- _Task goal_: Your task is to output the listing exactly, leaving every image out.

- _Input data_:
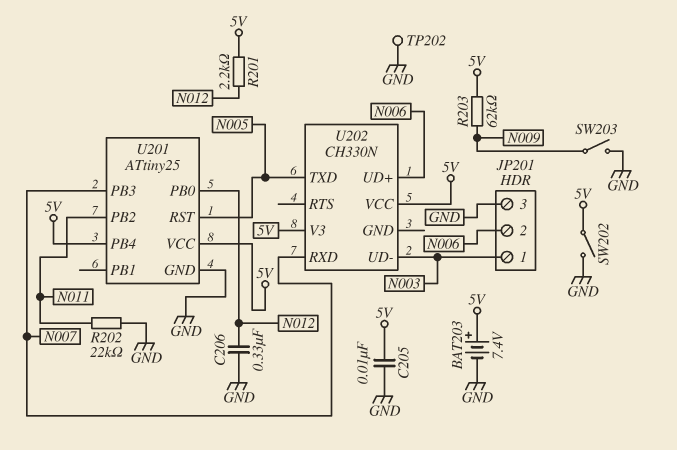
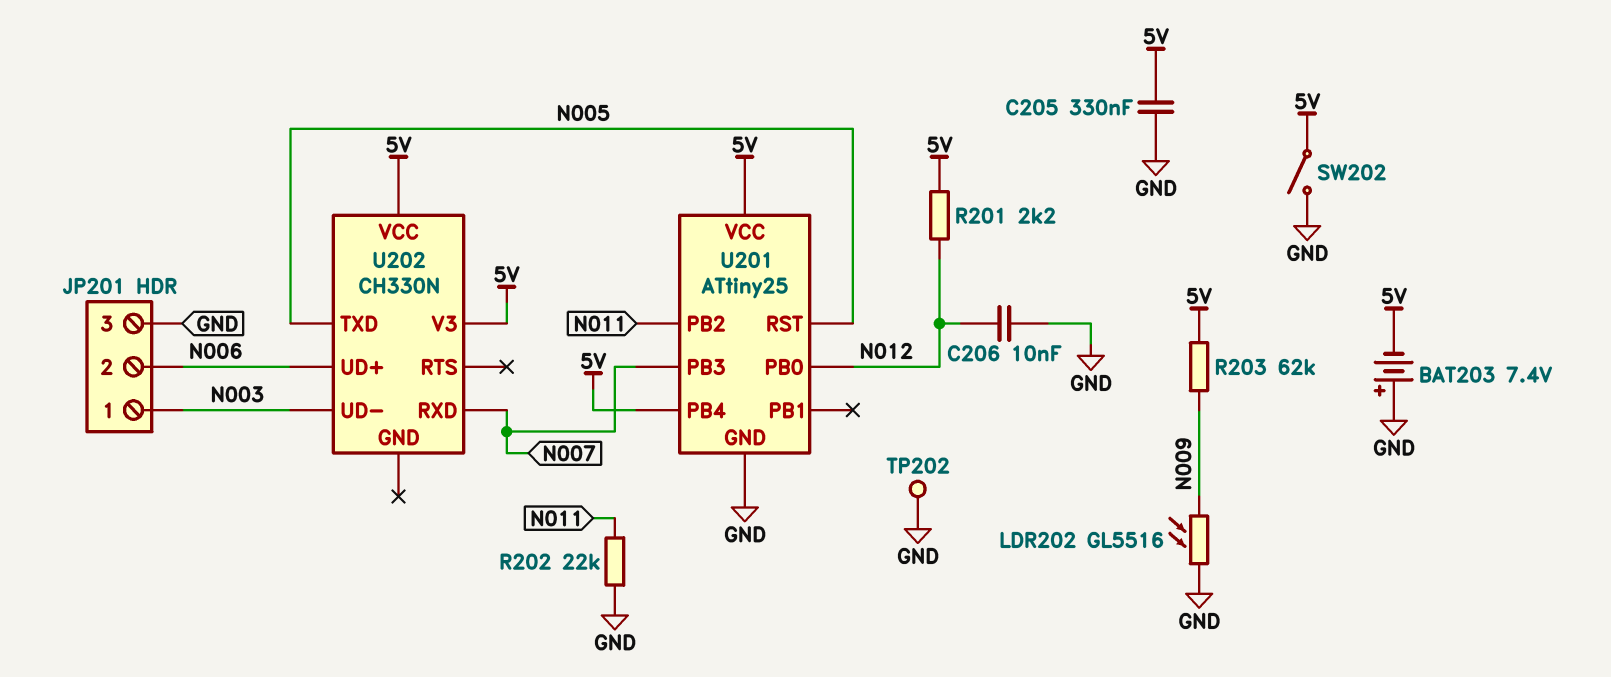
BAT203: 7.4V (plus 5V, minus GND) -> 7.4V (plus GND, minus 5V)
C205: 10nF (5V, GND) -> 330nF (5V, GND)
C206: 330nF (GND, N012) -> 10nF (GND, N012)
LDR202: none -> GL5516 (GND, N009)
SW203: switch (GND, N009) -> none

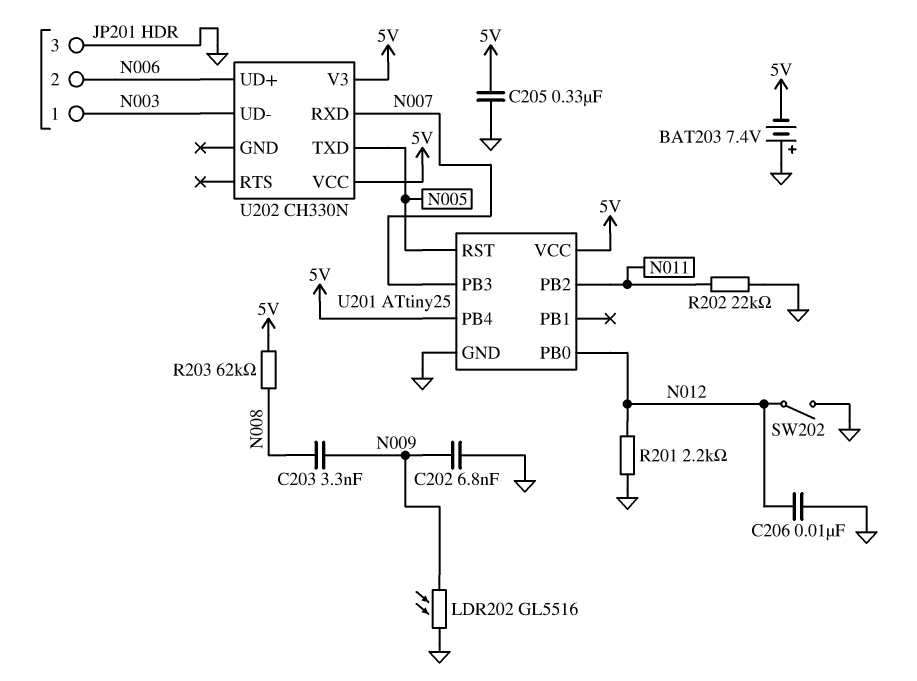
C202: none -> 6.8nF (GND, N009)
C203: none -> 3.3nF (N008, N009)
R201: 2.2k (5V, N012) -> 2.2k (GND, N012)
R203: 62k (5V, N009) -> 62k (5V, N008)
SW202: switch (5V, GND) -> switch (GND, N012)
TP202: test point (GND) -> none

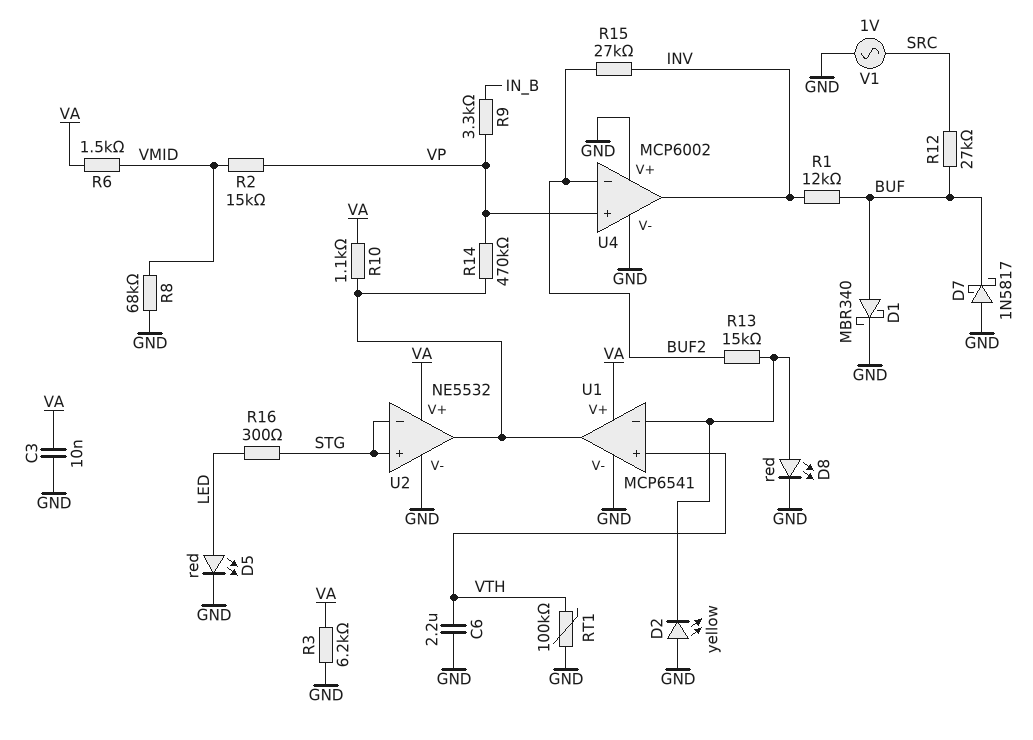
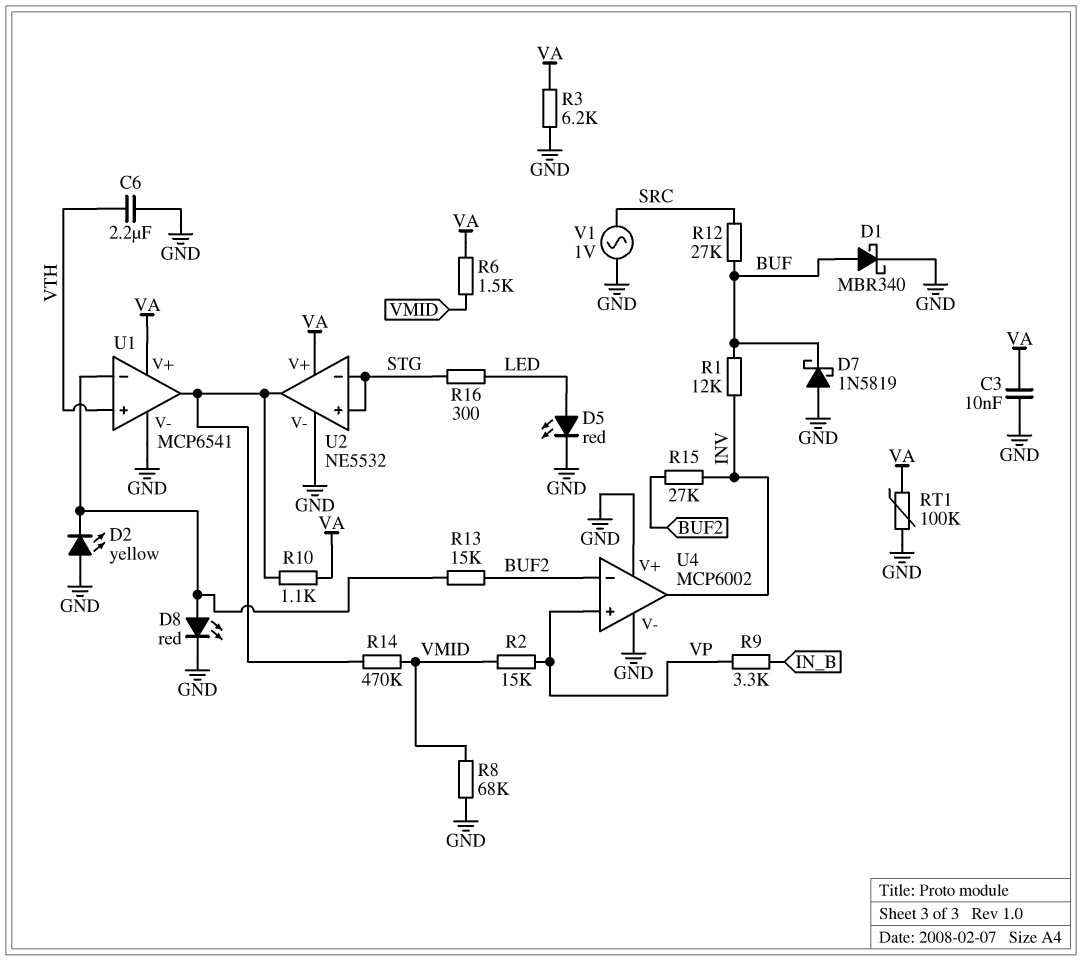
D7: schottky 1N5817 (A GND, K BUF) -> schottky 1N5819 (A GND, K BUF)
R14: 470k (U1/out, VP) -> 470k (U1/out, VMID)
RT1: 100k (GND, VTH) -> 100k (GND, VA)

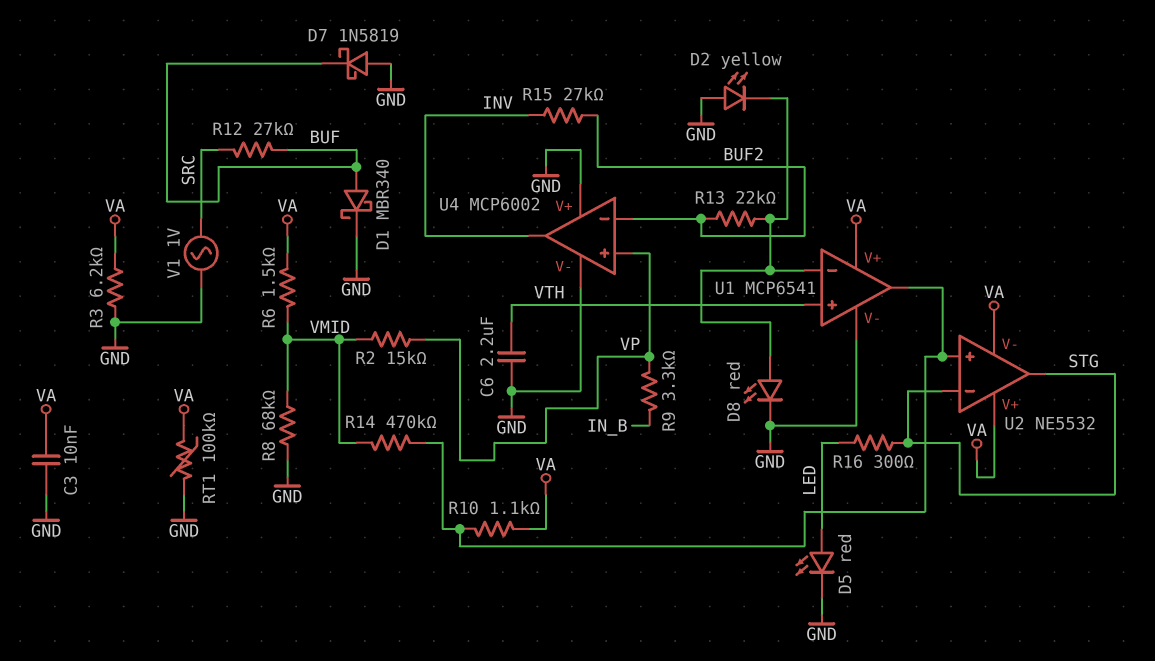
R1: 12k (BUF, INV) -> none
R13: 15k (BUF2, U1/in-) -> 22k (BUF2, U1/in-)
U2 pin V-: GND -> VA
U2 pin in+: STG -> U1/out
U2 pin out: U1/out -> STG

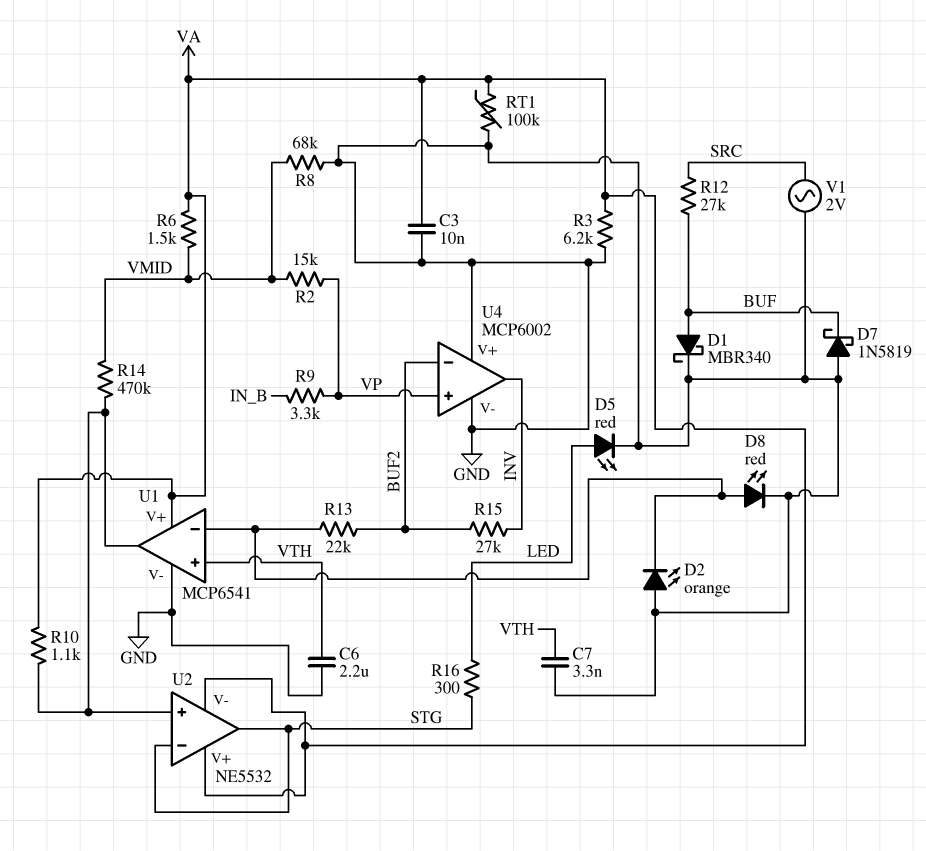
C7: none -> 3.3nF (GND, VTH)
D2: LED yellow (A GND, K U1/in-) -> LED orange (A GND, K U1/in-)
V1: AC 1V (GND, SRC) -> AC 2V (GND, SRC)

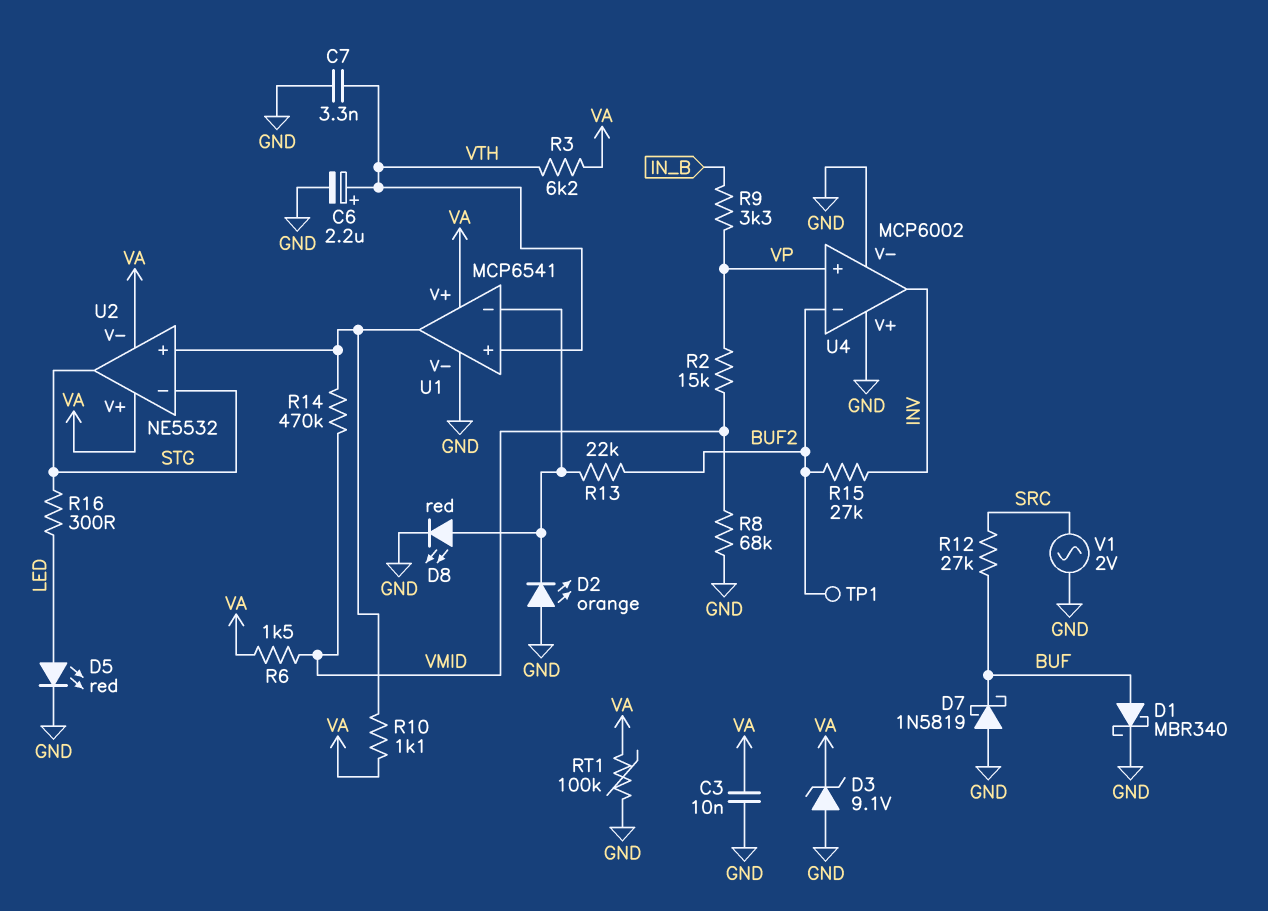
C6: 2.2uF (GND, VTH) -> 2.2uF (plus VTH, minus GND)
D3: none -> zener 9.1V (A GND, K VA)
R3: 6.2k (GND, VA) -> 6.2k (VA, VTH)
TP1: none -> test point (BUF2)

- _Response below_:
BAT203: 7.4V (plus 5V, minus GND) -> 7.4V (plus GND, minus 5V)
C205: 10nF (5V, GND) -> 330nF (5V, GND)
C206: 330nF (GND, N012) -> 10nF (GND, N012)
LDR202: none -> GL5516 (GND, N009)
SW203: switch (GND, N009) -> none

C202: none -> 6.8nF (GND, N009)
C203: none -> 3.3nF (N008, N009)
R201: 2.2k (5V, N012) -> 2.2k (GND, N012)
R203: 62k (5V, N009) -> 62k (5V, N008)
SW202: switch (5V, GND) -> switch (GND, N012)
TP202: test point (GND) -> none

D7: schottky 1N5817 (A GND, K BUF) -> schottky 1N5819 (A GND, K BUF)
R14: 470k (U1/out, VP) -> 470k (U1/out, VMID)
RT1: 100k (GND, VTH) -> 100k (GND, VA)

R1: 12k (BUF, INV) -> none
R13: 15k (BUF2, U1/in-) -> 22k (BUF2, U1/in-)
U2 pin V-: GND -> VA
U2 pin in+: STG -> U1/out
U2 pin out: U1/out -> STG

C7: none -> 3.3nF (GND, VTH)
D2: LED yellow (A GND, K U1/in-) -> LED orange (A GND, K U1/in-)
V1: AC 1V (GND, SRC) -> AC 2V (GND, SRC)

C6: 2.2uF (GND, VTH) -> 2.2uF (plus VTH, minus GND)
D3: none -> zener 9.1V (A GND, K VA)
R3: 6.2k (GND, VA) -> 6.2k (VA, VTH)
TP1: none -> test point (BUF2)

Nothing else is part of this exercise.